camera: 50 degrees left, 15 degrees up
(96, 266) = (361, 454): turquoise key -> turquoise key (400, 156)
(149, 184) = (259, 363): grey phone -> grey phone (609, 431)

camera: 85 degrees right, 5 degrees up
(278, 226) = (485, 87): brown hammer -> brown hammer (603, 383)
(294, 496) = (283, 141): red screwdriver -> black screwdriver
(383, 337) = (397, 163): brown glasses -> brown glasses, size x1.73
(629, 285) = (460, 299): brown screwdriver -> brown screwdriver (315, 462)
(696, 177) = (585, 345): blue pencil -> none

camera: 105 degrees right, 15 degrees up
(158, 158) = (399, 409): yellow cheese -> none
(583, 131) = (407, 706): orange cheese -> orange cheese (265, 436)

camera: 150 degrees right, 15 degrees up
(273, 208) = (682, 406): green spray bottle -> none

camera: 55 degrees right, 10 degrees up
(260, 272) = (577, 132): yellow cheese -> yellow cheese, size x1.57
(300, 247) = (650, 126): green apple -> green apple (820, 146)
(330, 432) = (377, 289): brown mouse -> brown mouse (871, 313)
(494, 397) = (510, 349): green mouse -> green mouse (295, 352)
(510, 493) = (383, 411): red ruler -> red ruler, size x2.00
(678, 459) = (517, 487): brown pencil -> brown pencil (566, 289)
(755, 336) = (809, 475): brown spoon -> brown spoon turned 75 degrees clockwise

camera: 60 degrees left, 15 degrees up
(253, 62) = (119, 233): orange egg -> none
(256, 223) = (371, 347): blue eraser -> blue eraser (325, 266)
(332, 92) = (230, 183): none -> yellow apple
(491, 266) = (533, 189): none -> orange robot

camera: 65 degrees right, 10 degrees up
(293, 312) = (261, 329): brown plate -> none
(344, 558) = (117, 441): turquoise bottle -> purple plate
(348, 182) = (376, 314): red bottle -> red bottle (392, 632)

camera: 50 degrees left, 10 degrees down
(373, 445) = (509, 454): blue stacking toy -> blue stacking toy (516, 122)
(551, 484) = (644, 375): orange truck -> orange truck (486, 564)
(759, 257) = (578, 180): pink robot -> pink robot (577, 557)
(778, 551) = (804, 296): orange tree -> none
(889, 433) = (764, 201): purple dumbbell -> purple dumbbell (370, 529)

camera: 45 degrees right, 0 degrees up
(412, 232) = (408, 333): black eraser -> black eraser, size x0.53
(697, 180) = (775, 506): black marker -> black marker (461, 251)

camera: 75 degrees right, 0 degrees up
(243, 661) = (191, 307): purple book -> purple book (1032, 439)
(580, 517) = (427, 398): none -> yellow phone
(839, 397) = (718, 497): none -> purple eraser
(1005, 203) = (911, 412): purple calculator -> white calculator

**Work required**
Write the entries out again exactly.

**Exercise response**
camera: 50 degrees left, 15 degrees up
(96, 266) = (361, 454): turquoise key -> turquoise key (400, 156)
(149, 184) = (259, 363): grey phone -> grey phone (609, 431)

camera: 85 degrees right, 5 degrees up
(278, 226) = (485, 87): brown hammer -> brown hammer (603, 383)
(294, 496) = (283, 141): red screwdriver -> black screwdriver
(383, 337) = (397, 163): brown glasses -> brown glasses, size x1.73
(629, 285) = (460, 299): brown screwdriver -> brown screwdriver (315, 462)
(696, 177) = (585, 345): blue pencil -> none

camera: 105 degrees right, 15 degrees up
(158, 158) = (399, 409): yellow cheese -> none
(583, 131) = (407, 706): orange cheese -> orange cheese (265, 436)

camera: 150 degrees right, 15 degrees up
(273, 208) = (682, 406): green spray bottle -> none

camera: 55 degrees right, 10 degrees up
(260, 272) = (577, 132): yellow cheese -> yellow cheese, size x1.57
(300, 247) = (650, 126): green apple -> green apple (820, 146)
(330, 432) = (377, 289): brown mouse -> brown mouse (871, 313)
(494, 397) = (510, 349): green mouse -> green mouse (295, 352)
(510, 493) = (383, 411): red ruler -> red ruler, size x2.00
(678, 459) = (517, 487): brown pencil -> brown pencil (566, 289)
(755, 336) = (809, 475): brown spoon -> brown spoon turned 75 degrees clockwise

camera: 60 degrees left, 15 degrees up
(253, 62) = (119, 233): orange egg -> none
(256, 223) = (371, 347): blue eraser -> blue eraser (325, 266)
(332, 92) = (230, 183): none -> yellow apple
(491, 266) = (533, 189): none -> orange robot

camera: 65 degrees right, 10 degrees up
(293, 312) = (261, 329): brown plate -> none
(344, 558) = (117, 441): turquoise bottle -> purple plate
(348, 182) = (376, 314): red bottle -> red bottle (392, 632)

camera: 50 degrees left, 10 degrees down
(373, 445) = (509, 454): blue stacking toy -> blue stacking toy (516, 122)
(551, 484) = (644, 375): orange truck -> orange truck (486, 564)
(759, 257) = (578, 180): pink robot -> pink robot (577, 557)
(778, 551) = (804, 296): orange tree -> none
(889, 433) = (764, 201): purple dumbbell -> purple dumbbell (370, 529)

camera: 45 degrees right, 0 degrees up
(412, 232) = (408, 333): black eraser -> black eraser, size x0.53
(697, 180) = (775, 506): black marker -> black marker (461, 251)

camera: 75 degrees right, 0 degrees up
(243, 661) = (191, 307): purple book -> purple book (1032, 439)
(580, 517) = (427, 398): none -> yellow phone
(839, 397) = (718, 497): none -> purple eraser
(1005, 203) = (911, 412): purple calculator -> white calculator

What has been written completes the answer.